___ Raw data

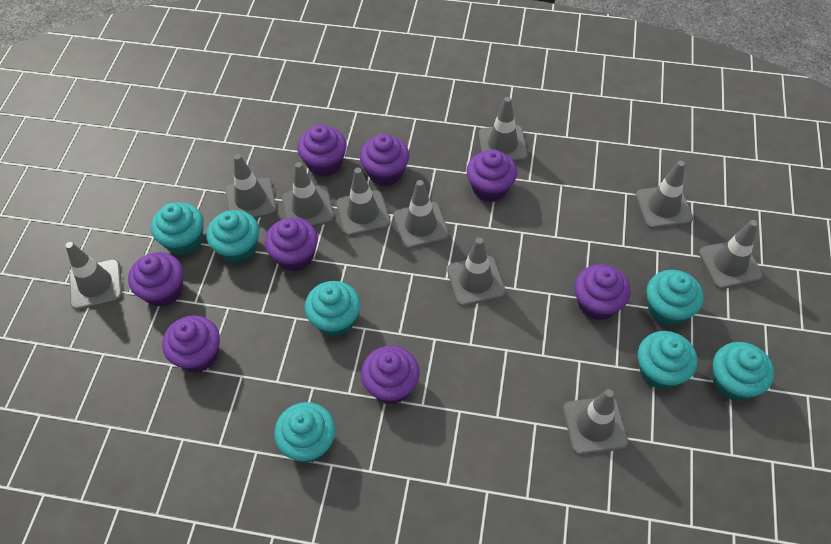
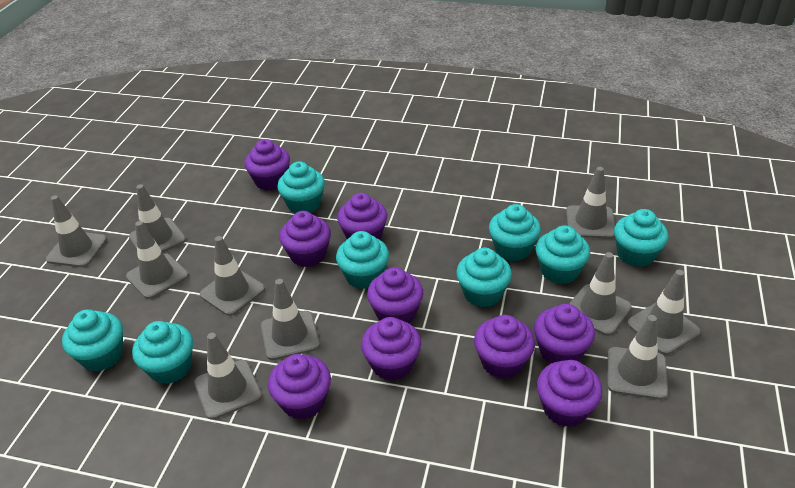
purple cupcake: 8 -> 9
turquoise cupcake: 7 -> 8

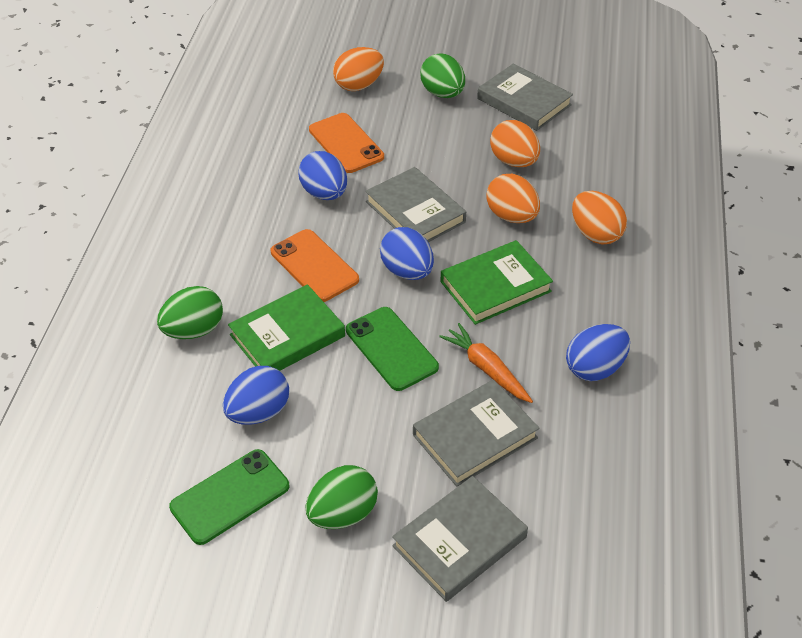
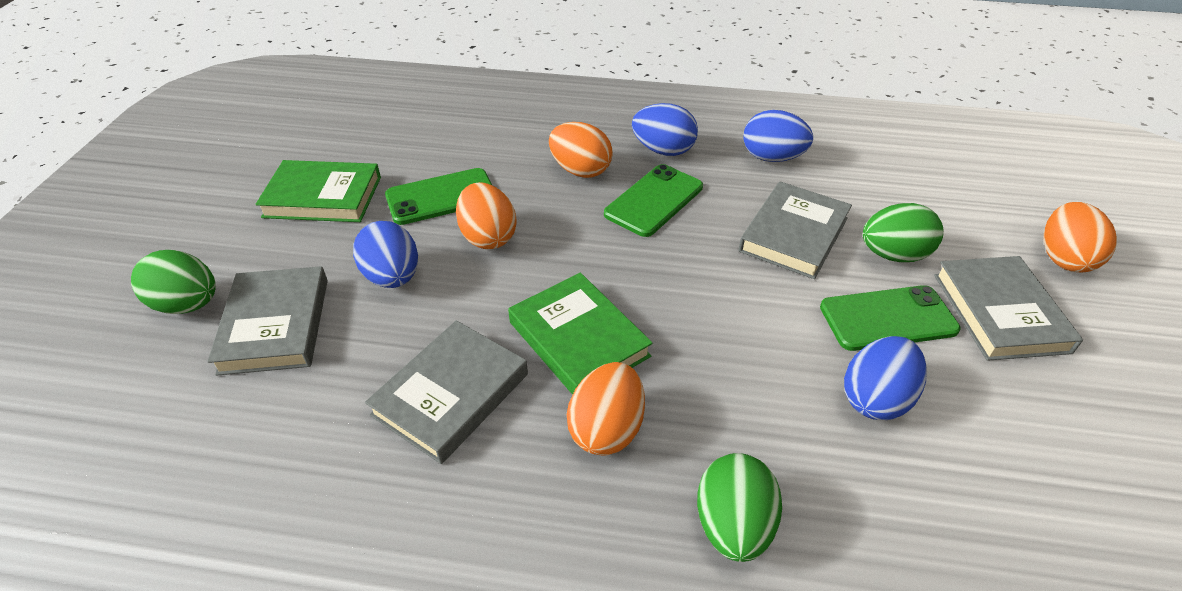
green phone: 2 -> 3
orange carrot: 1 -> 0
orange phone: 2 -> 0

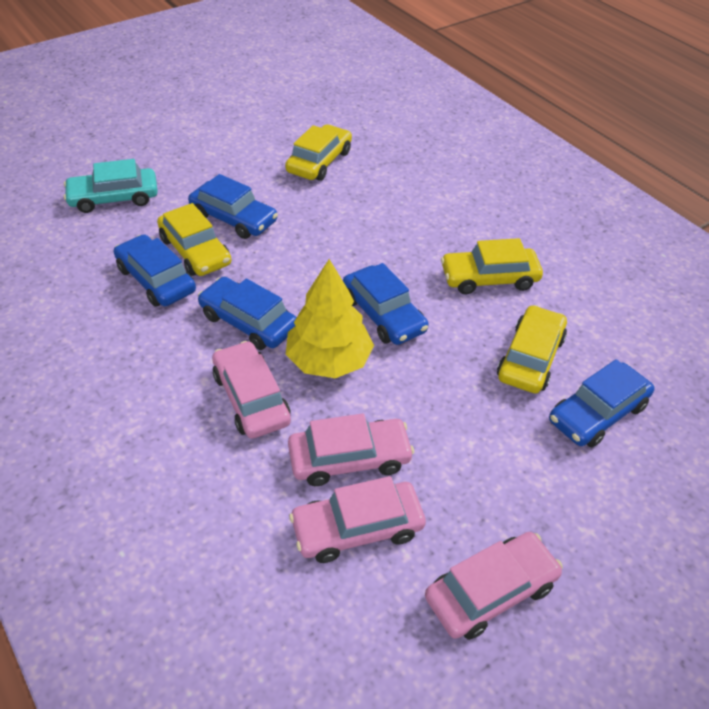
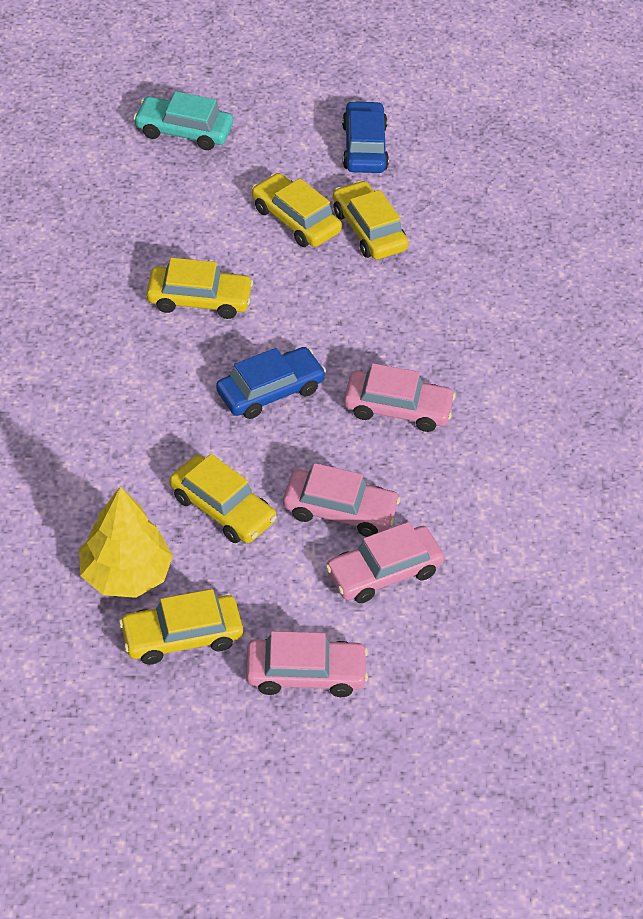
blue car: 5 -> 2
yellow car: 4 -> 5

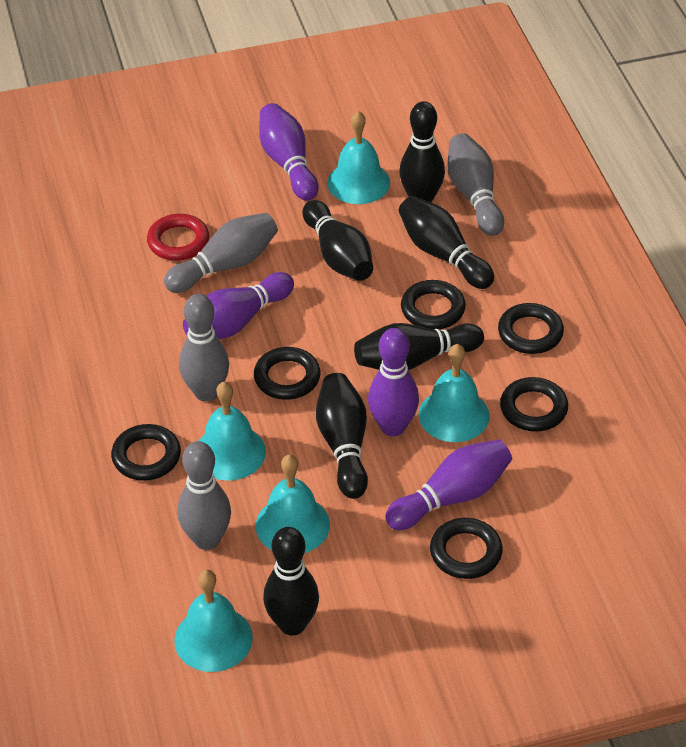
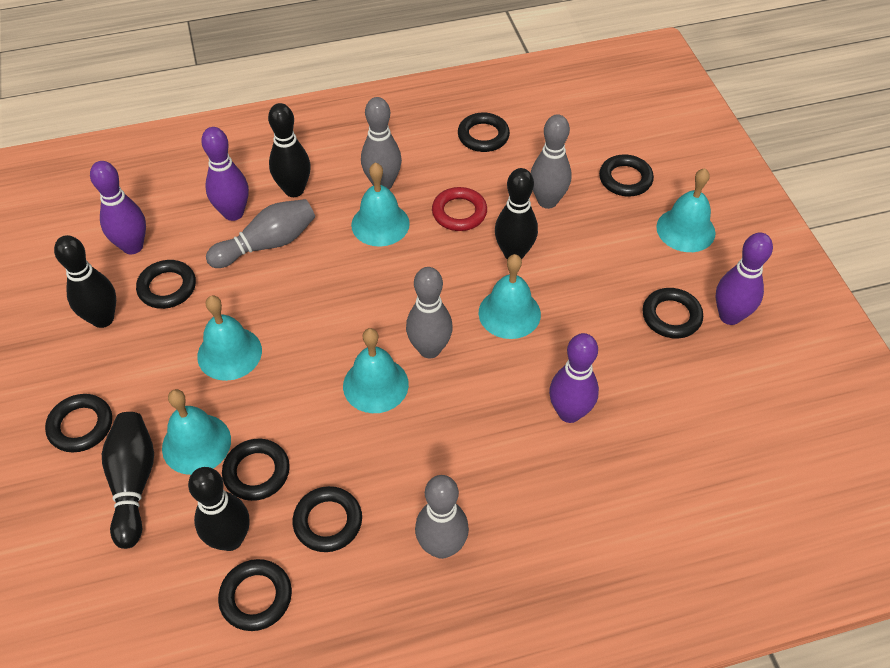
black bowling pin: 6 -> 5
black ring: 6 -> 8
grey bowling pin: 4 -> 5
turquoise bell: 5 -> 6

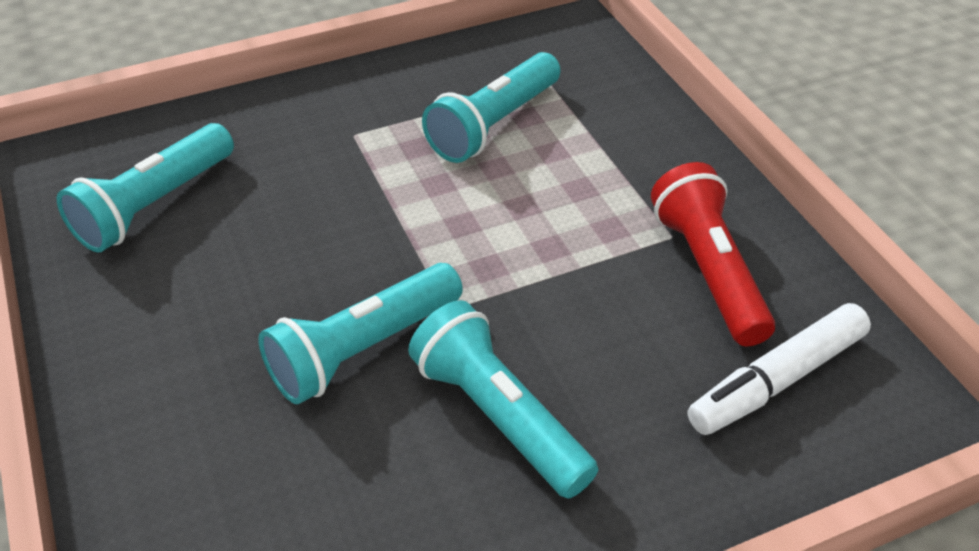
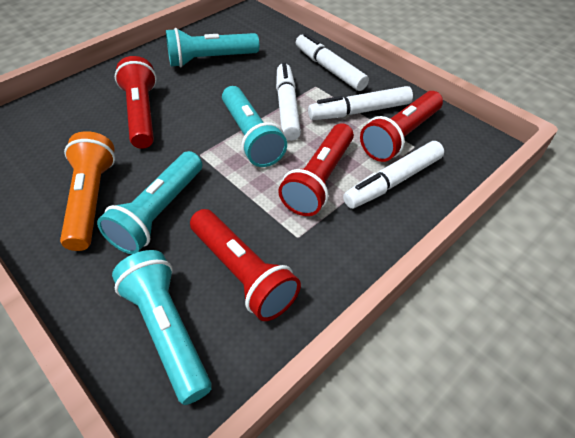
orange flashlight: 0 -> 1
red flashlight: 1 -> 4
white marker: 1 -> 4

______

Copy the final stretch of the entries exactly: the line containing "turquoise bell: 5 -> 6" and every line after it through the last. Include no pictures and nothing more.

- _Final answer_:
turquoise bell: 5 -> 6

orange flashlight: 0 -> 1
red flashlight: 1 -> 4
white marker: 1 -> 4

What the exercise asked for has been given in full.